== WORK INSTRUCTION ==
Write every record below out exactly; no images.

== LISTED ENTRIES ==
%%
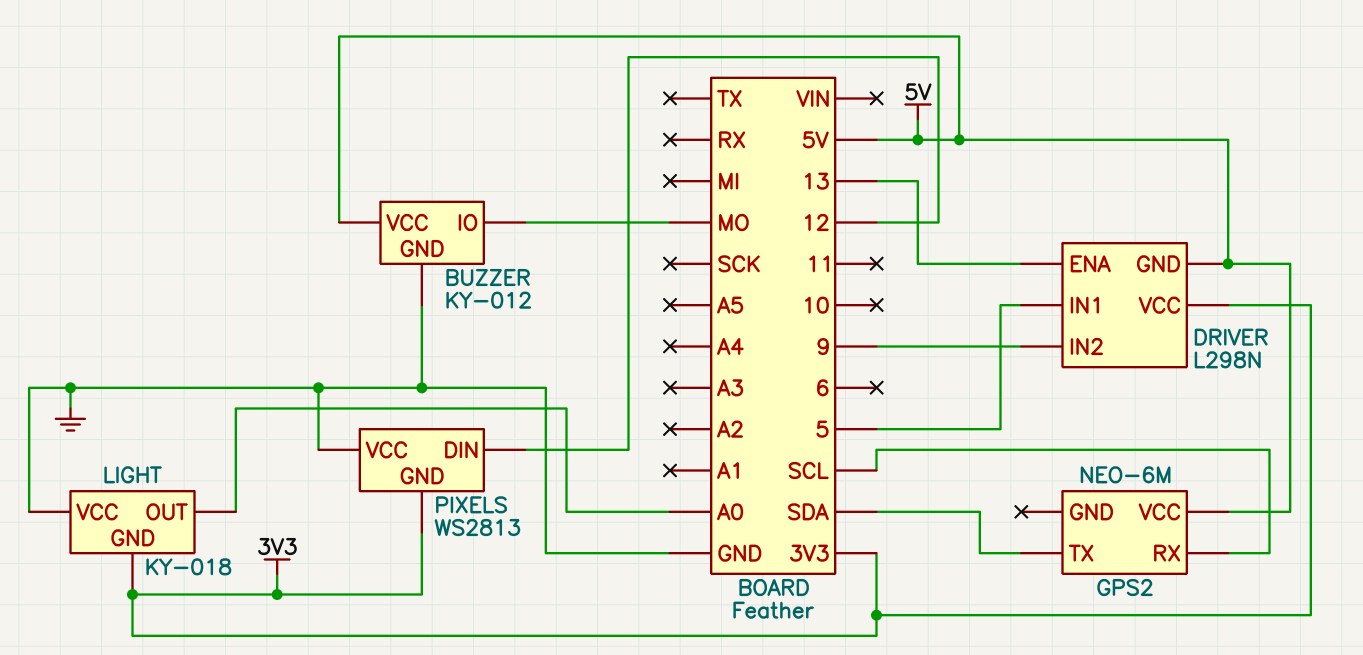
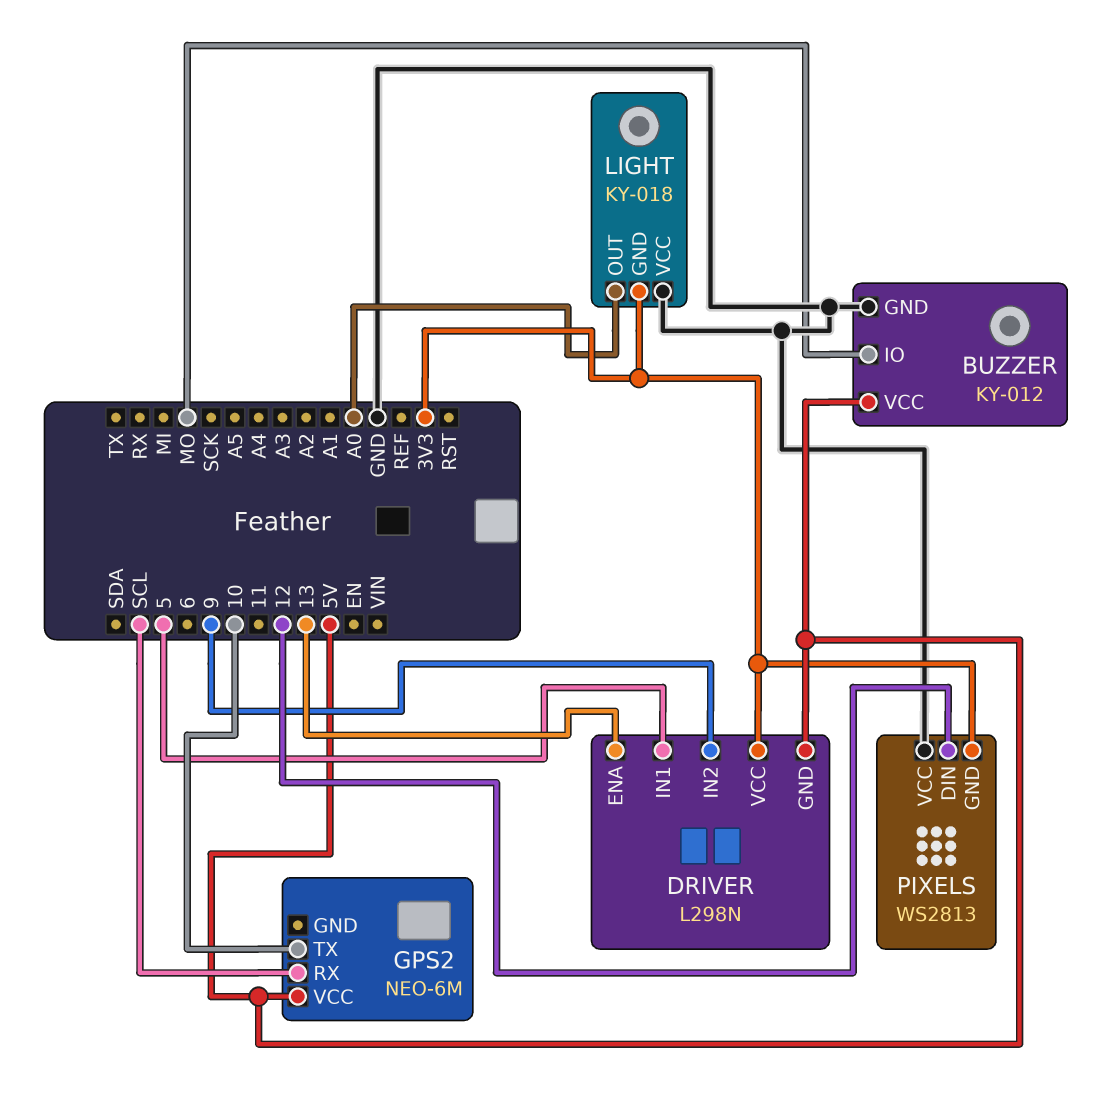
GPS2 pin TX: SDA -> 10

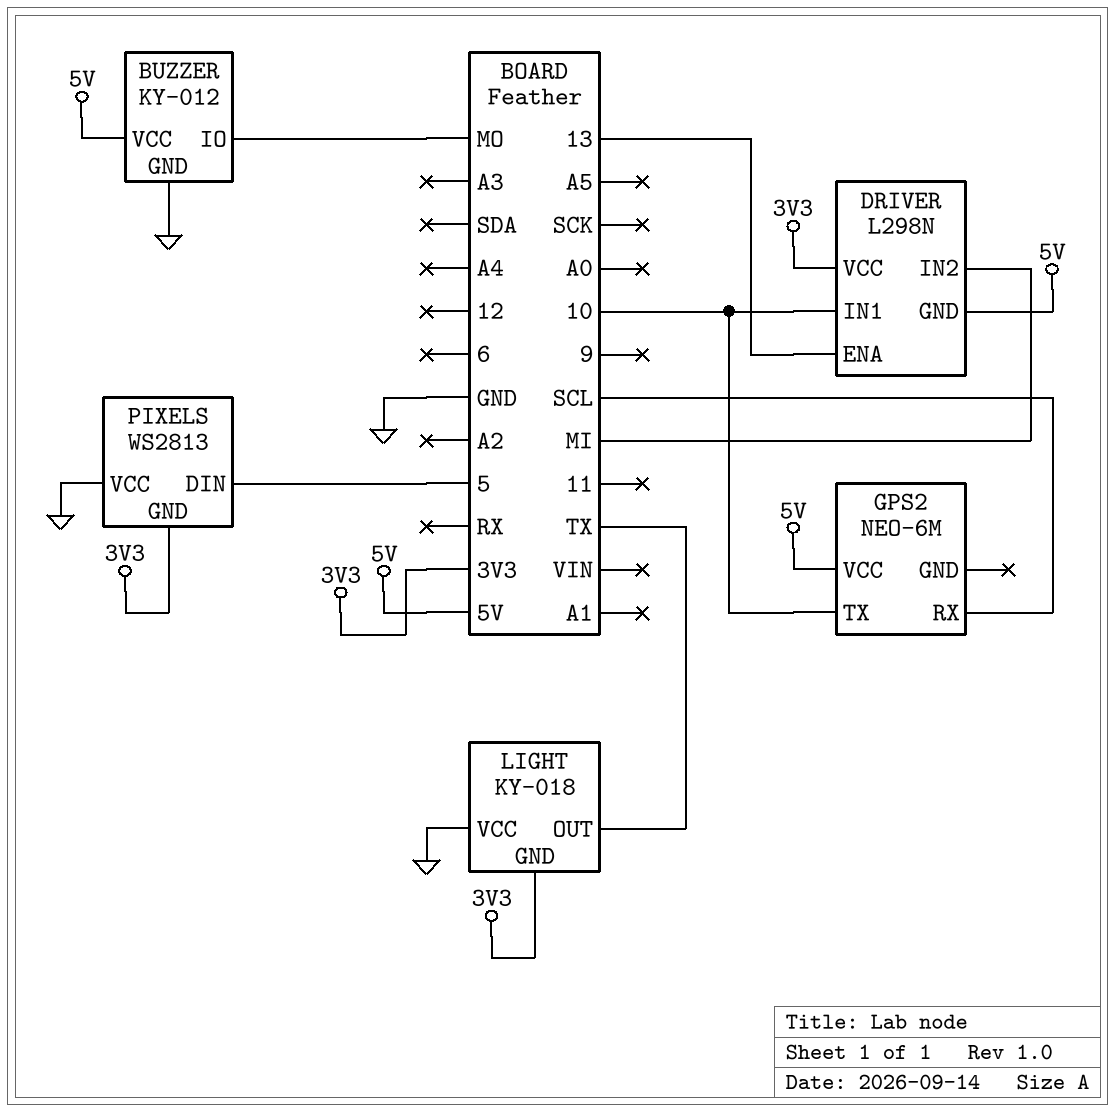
DRIVER pin IN1: 5 -> 10
DRIVER pin IN2: 9 -> MI
LIGHT pin OUT: A0 -> TX
PIXELS pin DIN: 12 -> 5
%%
== OUTPUT FOR THIS EXERCISE ==
GPS2 pin TX: SDA -> 10

DRIVER pin IN1: 5 -> 10
DRIVER pin IN2: 9 -> MI
LIGHT pin OUT: A0 -> TX
PIXELS pin DIN: 12 -> 5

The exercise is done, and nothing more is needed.